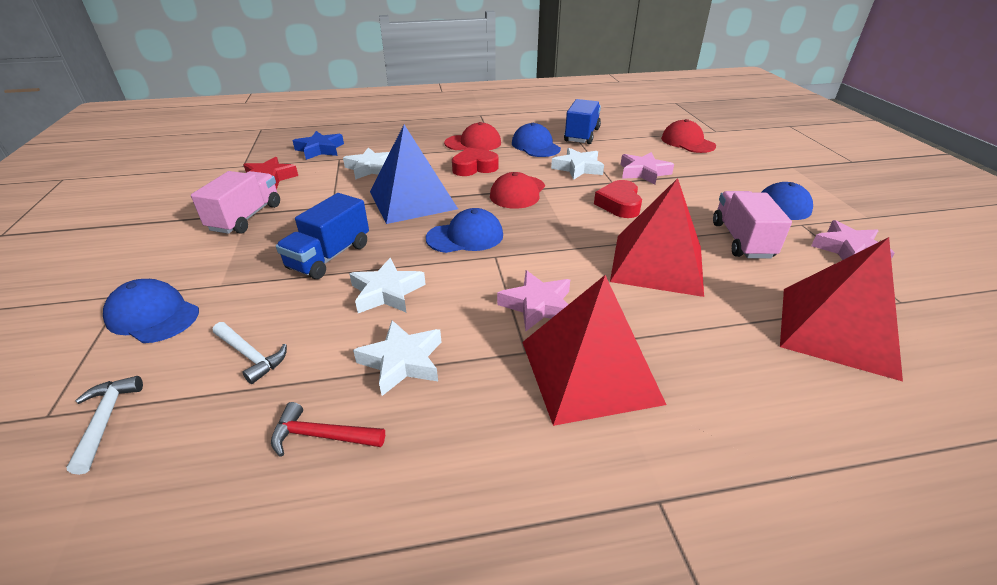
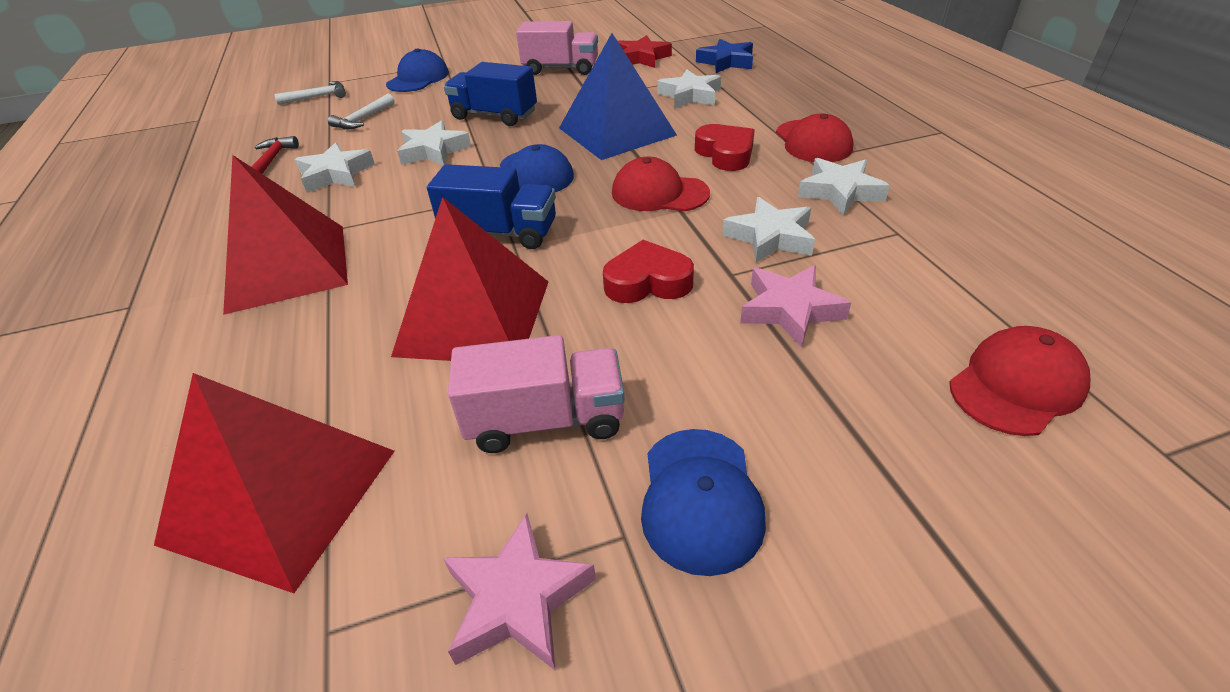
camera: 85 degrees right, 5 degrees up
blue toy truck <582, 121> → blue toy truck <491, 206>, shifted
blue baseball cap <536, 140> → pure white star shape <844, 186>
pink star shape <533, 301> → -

- - - - - - -

Locate and copy each line in the data above that includes the word "blue".

blue toy truck <582, 121> → blue toy truck <491, 206>, shifted
blue baseball cap <536, 140> → pure white star shape <844, 186>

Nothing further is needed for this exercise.